● INSTRUCTIONS TO FOLLOW
Copy the records below character for character.

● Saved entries

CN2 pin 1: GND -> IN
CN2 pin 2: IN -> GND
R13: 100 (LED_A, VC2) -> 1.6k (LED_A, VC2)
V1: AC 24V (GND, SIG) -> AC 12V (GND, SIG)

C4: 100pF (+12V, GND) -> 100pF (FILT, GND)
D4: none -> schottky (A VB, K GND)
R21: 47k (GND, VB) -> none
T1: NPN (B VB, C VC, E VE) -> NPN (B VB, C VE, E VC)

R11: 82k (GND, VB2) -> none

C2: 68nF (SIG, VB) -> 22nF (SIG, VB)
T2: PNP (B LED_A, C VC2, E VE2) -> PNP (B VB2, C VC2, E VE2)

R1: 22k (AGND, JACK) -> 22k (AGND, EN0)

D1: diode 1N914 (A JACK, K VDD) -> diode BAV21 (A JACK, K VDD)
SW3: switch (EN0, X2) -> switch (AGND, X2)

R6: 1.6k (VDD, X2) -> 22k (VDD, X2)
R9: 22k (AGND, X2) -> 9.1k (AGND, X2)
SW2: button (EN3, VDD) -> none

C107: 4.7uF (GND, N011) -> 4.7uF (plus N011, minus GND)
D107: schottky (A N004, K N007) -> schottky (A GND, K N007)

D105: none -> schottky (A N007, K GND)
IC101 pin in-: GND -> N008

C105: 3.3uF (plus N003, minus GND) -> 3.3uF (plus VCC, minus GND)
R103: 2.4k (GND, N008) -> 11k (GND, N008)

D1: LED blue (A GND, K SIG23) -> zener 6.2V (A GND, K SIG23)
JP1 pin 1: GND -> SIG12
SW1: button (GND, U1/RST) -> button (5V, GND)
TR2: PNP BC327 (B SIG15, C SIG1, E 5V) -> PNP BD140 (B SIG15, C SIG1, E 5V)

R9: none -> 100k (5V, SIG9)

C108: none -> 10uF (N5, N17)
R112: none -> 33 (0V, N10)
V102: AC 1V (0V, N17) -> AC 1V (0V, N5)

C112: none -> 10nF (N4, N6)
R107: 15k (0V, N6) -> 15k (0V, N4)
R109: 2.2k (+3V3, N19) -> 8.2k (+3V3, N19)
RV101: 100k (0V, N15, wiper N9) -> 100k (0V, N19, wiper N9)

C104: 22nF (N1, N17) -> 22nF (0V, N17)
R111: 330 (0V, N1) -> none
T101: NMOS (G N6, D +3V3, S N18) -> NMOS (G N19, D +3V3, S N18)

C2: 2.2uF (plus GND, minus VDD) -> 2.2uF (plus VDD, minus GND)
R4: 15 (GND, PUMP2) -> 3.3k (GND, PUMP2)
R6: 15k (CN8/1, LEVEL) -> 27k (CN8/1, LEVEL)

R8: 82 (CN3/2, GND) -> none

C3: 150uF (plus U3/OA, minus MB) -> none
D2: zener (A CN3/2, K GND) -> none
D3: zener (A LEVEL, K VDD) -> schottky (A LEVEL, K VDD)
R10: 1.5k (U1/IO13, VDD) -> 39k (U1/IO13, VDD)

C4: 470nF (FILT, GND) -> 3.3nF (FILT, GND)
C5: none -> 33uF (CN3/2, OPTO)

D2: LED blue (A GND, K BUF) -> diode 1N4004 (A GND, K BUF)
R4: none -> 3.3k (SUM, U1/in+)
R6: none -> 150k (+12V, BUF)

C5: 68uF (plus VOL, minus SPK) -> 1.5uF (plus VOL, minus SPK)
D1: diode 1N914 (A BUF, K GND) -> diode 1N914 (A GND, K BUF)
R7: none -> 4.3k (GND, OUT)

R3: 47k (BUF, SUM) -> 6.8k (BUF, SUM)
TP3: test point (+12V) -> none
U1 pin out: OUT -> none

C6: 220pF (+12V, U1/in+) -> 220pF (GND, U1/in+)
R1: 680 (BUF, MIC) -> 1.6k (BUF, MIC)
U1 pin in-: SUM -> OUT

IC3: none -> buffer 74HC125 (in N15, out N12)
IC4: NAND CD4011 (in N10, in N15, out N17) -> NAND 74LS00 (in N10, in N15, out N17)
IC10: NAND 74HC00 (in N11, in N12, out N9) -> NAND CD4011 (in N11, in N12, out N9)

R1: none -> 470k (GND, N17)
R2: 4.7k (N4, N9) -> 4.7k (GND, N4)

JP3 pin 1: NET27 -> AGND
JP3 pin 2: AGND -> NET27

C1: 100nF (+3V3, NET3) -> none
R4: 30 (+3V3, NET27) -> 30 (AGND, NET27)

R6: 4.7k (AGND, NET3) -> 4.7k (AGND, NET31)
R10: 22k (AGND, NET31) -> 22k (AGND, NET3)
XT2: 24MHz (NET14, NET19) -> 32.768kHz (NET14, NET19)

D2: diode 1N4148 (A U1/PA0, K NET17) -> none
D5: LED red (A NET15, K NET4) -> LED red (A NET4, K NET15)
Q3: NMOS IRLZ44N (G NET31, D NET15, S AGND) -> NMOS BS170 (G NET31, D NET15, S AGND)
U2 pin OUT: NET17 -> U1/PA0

● REPLY
CN2 pin 1: GND -> IN
CN2 pin 2: IN -> GND
R13: 100 (LED_A, VC2) -> 1.6k (LED_A, VC2)
V1: AC 24V (GND, SIG) -> AC 12V (GND, SIG)

C4: 100pF (+12V, GND) -> 100pF (FILT, GND)
D4: none -> schottky (A VB, K GND)
R21: 47k (GND, VB) -> none
T1: NPN (B VB, C VC, E VE) -> NPN (B VB, C VE, E VC)

R11: 82k (GND, VB2) -> none

C2: 68nF (SIG, VB) -> 22nF (SIG, VB)
T2: PNP (B LED_A, C VC2, E VE2) -> PNP (B VB2, C VC2, E VE2)

R1: 22k (AGND, JACK) -> 22k (AGND, EN0)

D1: diode 1N914 (A JACK, K VDD) -> diode BAV21 (A JACK, K VDD)
SW3: switch (EN0, X2) -> switch (AGND, X2)

R6: 1.6k (VDD, X2) -> 22k (VDD, X2)
R9: 22k (AGND, X2) -> 9.1k (AGND, X2)
SW2: button (EN3, VDD) -> none

C107: 4.7uF (GND, N011) -> 4.7uF (plus N011, minus GND)
D107: schottky (A N004, K N007) -> schottky (A GND, K N007)

D105: none -> schottky (A N007, K GND)
IC101 pin in-: GND -> N008

C105: 3.3uF (plus N003, minus GND) -> 3.3uF (plus VCC, minus GND)
R103: 2.4k (GND, N008) -> 11k (GND, N008)

D1: LED blue (A GND, K SIG23) -> zener 6.2V (A GND, K SIG23)
JP1 pin 1: GND -> SIG12
SW1: button (GND, U1/RST) -> button (5V, GND)
TR2: PNP BC327 (B SIG15, C SIG1, E 5V) -> PNP BD140 (B SIG15, C SIG1, E 5V)

R9: none -> 100k (5V, SIG9)

C108: none -> 10uF (N5, N17)
R112: none -> 33 (0V, N10)
V102: AC 1V (0V, N17) -> AC 1V (0V, N5)

C112: none -> 10nF (N4, N6)
R107: 15k (0V, N6) -> 15k (0V, N4)
R109: 2.2k (+3V3, N19) -> 8.2k (+3V3, N19)
RV101: 100k (0V, N15, wiper N9) -> 100k (0V, N19, wiper N9)

C104: 22nF (N1, N17) -> 22nF (0V, N17)
R111: 330 (0V, N1) -> none
T101: NMOS (G N6, D +3V3, S N18) -> NMOS (G N19, D +3V3, S N18)

C2: 2.2uF (plus GND, minus VDD) -> 2.2uF (plus VDD, minus GND)
R4: 15 (GND, PUMP2) -> 3.3k (GND, PUMP2)
R6: 15k (CN8/1, LEVEL) -> 27k (CN8/1, LEVEL)

R8: 82 (CN3/2, GND) -> none

C3: 150uF (plus U3/OA, minus MB) -> none
D2: zener (A CN3/2, K GND) -> none
D3: zener (A LEVEL, K VDD) -> schottky (A LEVEL, K VDD)
R10: 1.5k (U1/IO13, VDD) -> 39k (U1/IO13, VDD)

C4: 470nF (FILT, GND) -> 3.3nF (FILT, GND)
C5: none -> 33uF (CN3/2, OPTO)

D2: LED blue (A GND, K BUF) -> diode 1N4004 (A GND, K BUF)
R4: none -> 3.3k (SUM, U1/in+)
R6: none -> 150k (+12V, BUF)

C5: 68uF (plus VOL, minus SPK) -> 1.5uF (plus VOL, minus SPK)
D1: diode 1N914 (A BUF, K GND) -> diode 1N914 (A GND, K BUF)
R7: none -> 4.3k (GND, OUT)

R3: 47k (BUF, SUM) -> 6.8k (BUF, SUM)
TP3: test point (+12V) -> none
U1 pin out: OUT -> none

C6: 220pF (+12V, U1/in+) -> 220pF (GND, U1/in+)
R1: 680 (BUF, MIC) -> 1.6k (BUF, MIC)
U1 pin in-: SUM -> OUT

IC3: none -> buffer 74HC125 (in N15, out N12)
IC4: NAND CD4011 (in N10, in N15, out N17) -> NAND 74LS00 (in N10, in N15, out N17)
IC10: NAND 74HC00 (in N11, in N12, out N9) -> NAND CD4011 (in N11, in N12, out N9)

R1: none -> 470k (GND, N17)
R2: 4.7k (N4, N9) -> 4.7k (GND, N4)

JP3 pin 1: NET27 -> AGND
JP3 pin 2: AGND -> NET27

C1: 100nF (+3V3, NET3) -> none
R4: 30 (+3V3, NET27) -> 30 (AGND, NET27)

R6: 4.7k (AGND, NET3) -> 4.7k (AGND, NET31)
R10: 22k (AGND, NET31) -> 22k (AGND, NET3)
XT2: 24MHz (NET14, NET19) -> 32.768kHz (NET14, NET19)

D2: diode 1N4148 (A U1/PA0, K NET17) -> none
D5: LED red (A NET15, K NET4) -> LED red (A NET4, K NET15)
Q3: NMOS IRLZ44N (G NET31, D NET15, S AGND) -> NMOS BS170 (G NET31, D NET15, S AGND)
U2 pin OUT: NET17 -> U1/PA0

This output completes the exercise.